**Activity:** Please copy each line of the records below that holds the word "degrees".

(Before-and-after object lists)
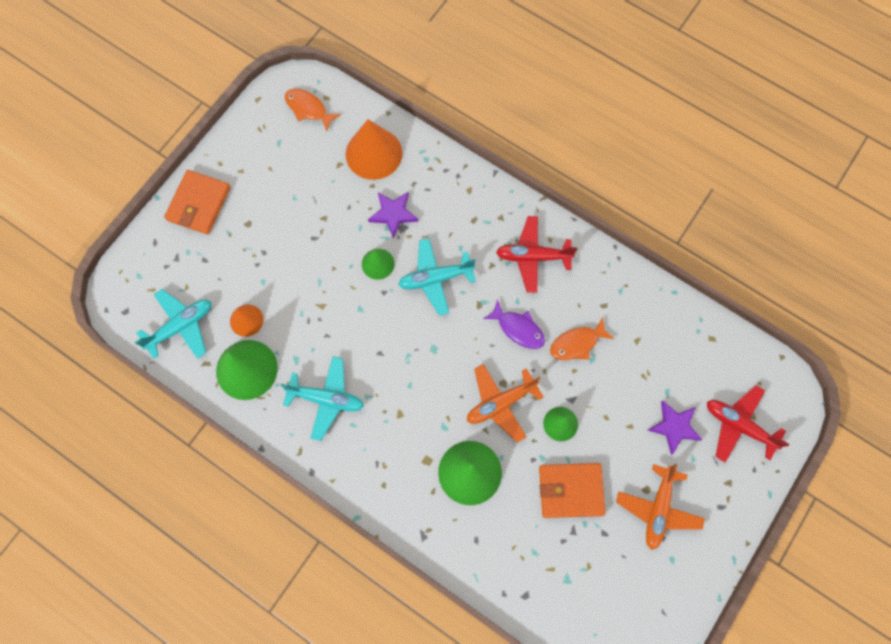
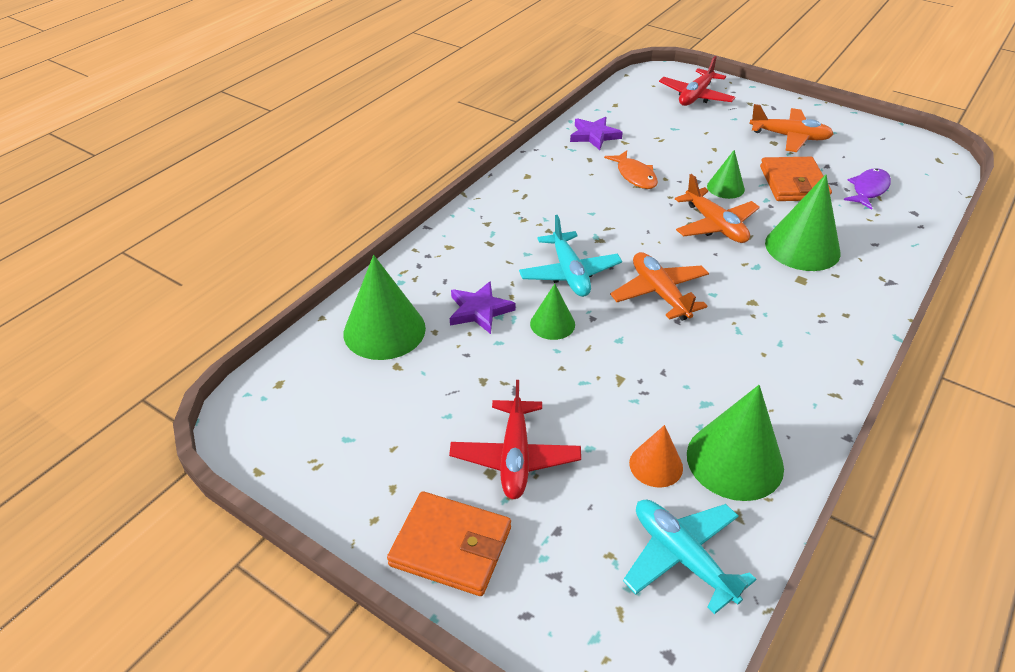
camera: 90 degrees left, 30 degrees down
(308, 109) = (294, 404): orange fish -> none
(326, 399) = (753, 369): turquoise plane -> none
(374, 153) = (384, 330): orange cone -> green cone
(411, 344) = (659, 293): none -> orange plane
(518, 329) = (625, 212): purple fish -> purple fish (868, 189)
(533, 257) = (536, 201): red plane -> red plane (515, 457)
(674, 426) = (707, 126): purple star -> purple star (594, 136)

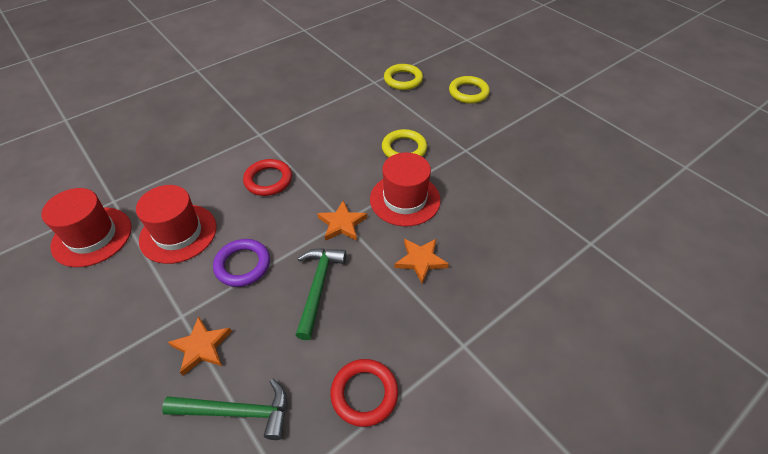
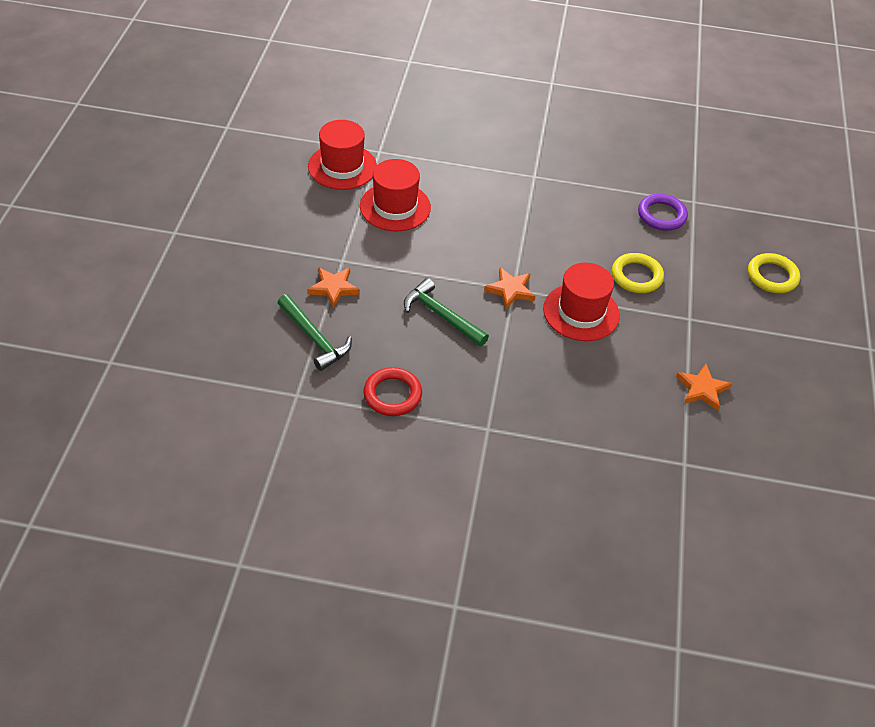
camera: 45 degrees right, 0 degrees up
(243, 265) = (411, 261): purple ring -> purple ring (661, 215)
(268, 180) = (497, 217): red ring -> none
(318, 287) = (441, 315): green hammer -> green hammer turned 105 degrees counterclockwise
(403, 80) = (725, 219): yellow ring -> none
(420, 261) = (532, 360): orange star -> orange star (702, 389)

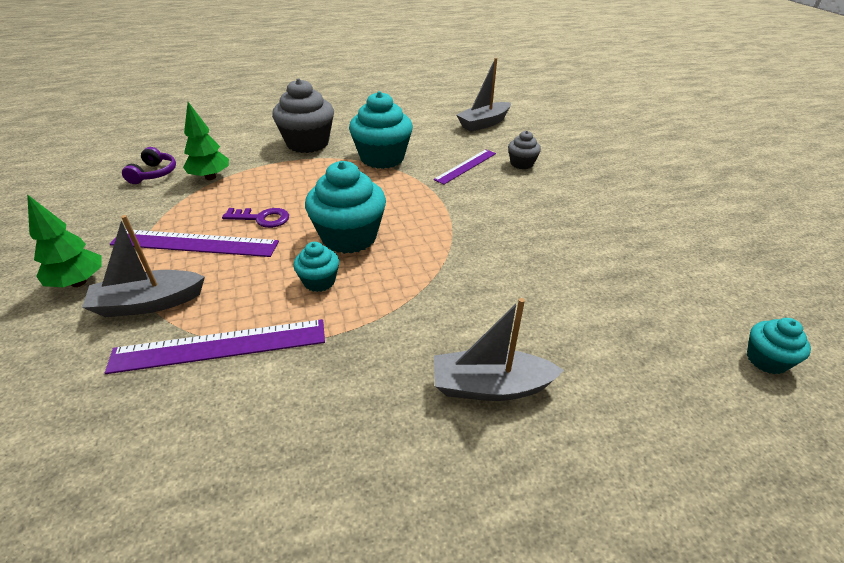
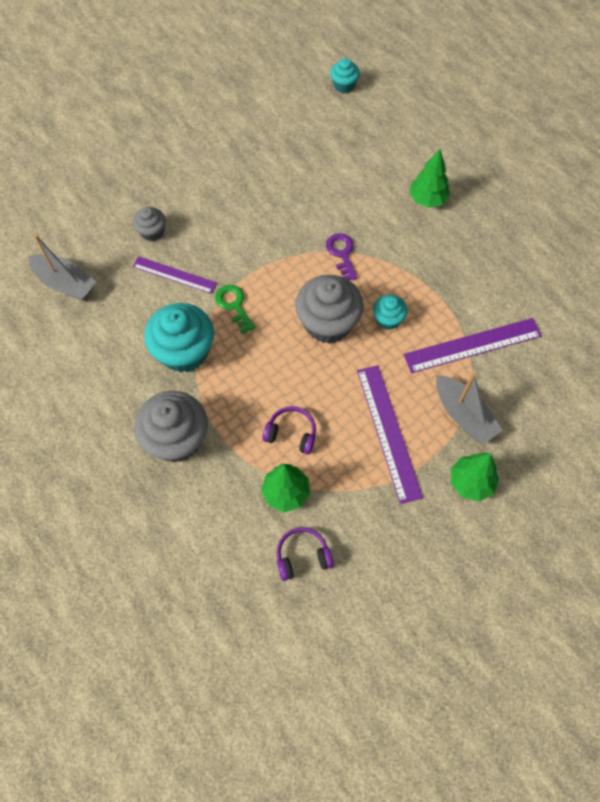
camera: 110 degrees left, 25 degrees up
(220, 346) = (472, 345): purple ruler -> purple ruler turned 75 degrees counterclockwise
(256, 190) = (291, 434): none -> purple headphones
(262, 218) = (332, 401): purple key -> purple key (342, 254)
(349, 237) = (328, 323): turquoise cupcake -> grey cupcake
(411, 188) = (234, 305): none -> green key
(490, 386) = (427, 199): grey boat -> green tree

**The answer:**
camera: 90 degrees left, 30 degrees down
camera: 45 degrees right, 0 degrees up
(318, 287) = (441, 315): green hammer -> green hammer turned 105 degrees counterclockwise
camera: 110 degrees left, 25 degrees up
(220, 346) = (472, 345): purple ruler -> purple ruler turned 75 degrees counterclockwise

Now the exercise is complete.